» **Task**
Report every line of the entries that contains the word "yellow".

» **Excerpts from a dataset**
+++
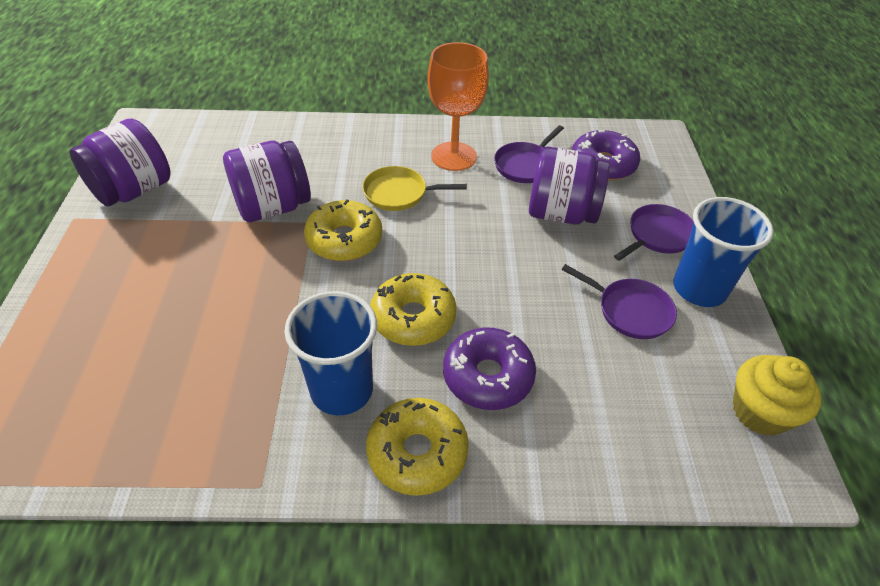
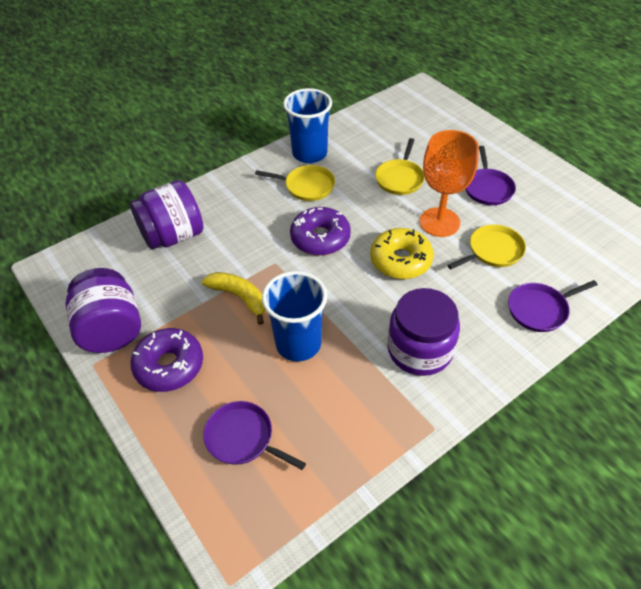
yellow banana: 0 -> 1
yellow cupcake: 1 -> 0
yellow donut: 3 -> 1
yellow pan: 1 -> 3

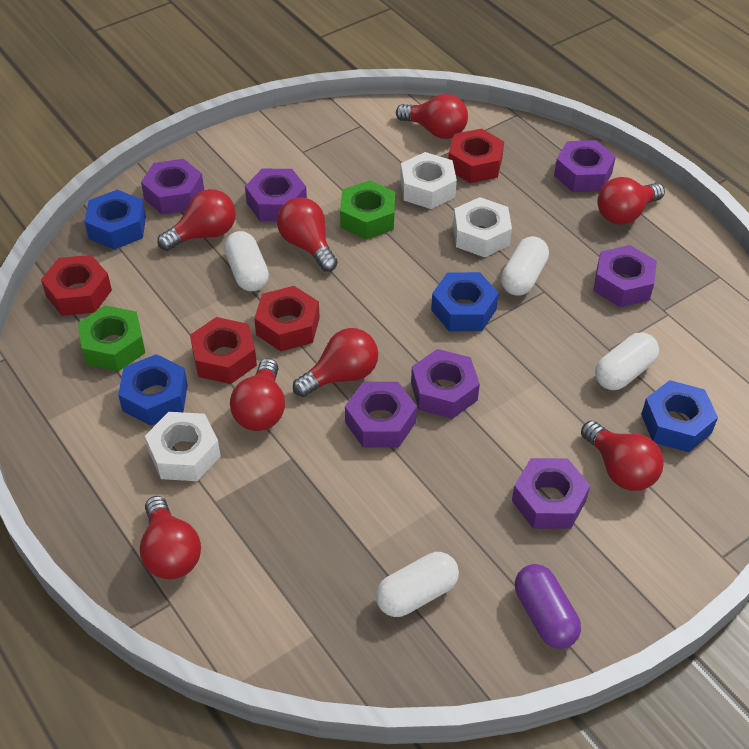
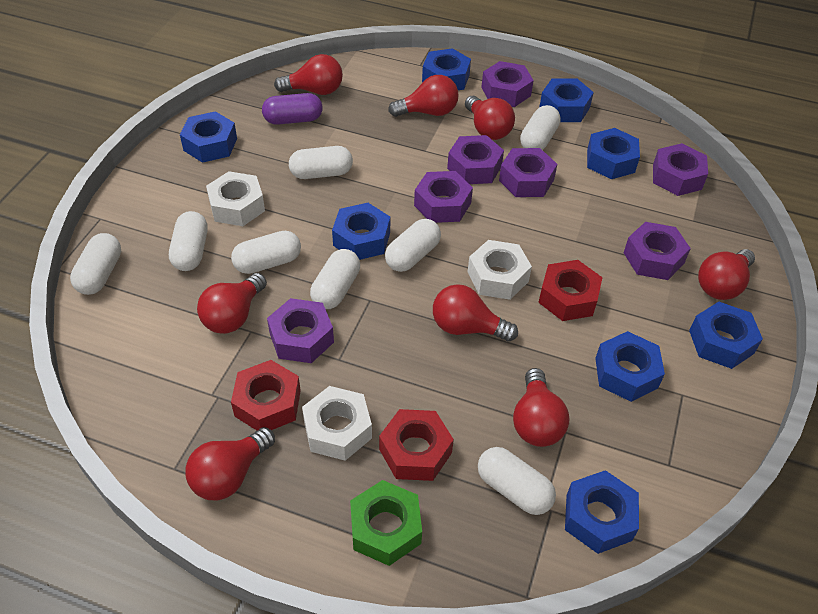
blue nut: 4 -> 8
green nut: 2 -> 1
red nut: 4 -> 3
white capsule: 4 -> 8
+++
» **Solution**
yellow banana: 0 -> 1
yellow cupcake: 1 -> 0
yellow donut: 3 -> 1
yellow pan: 1 -> 3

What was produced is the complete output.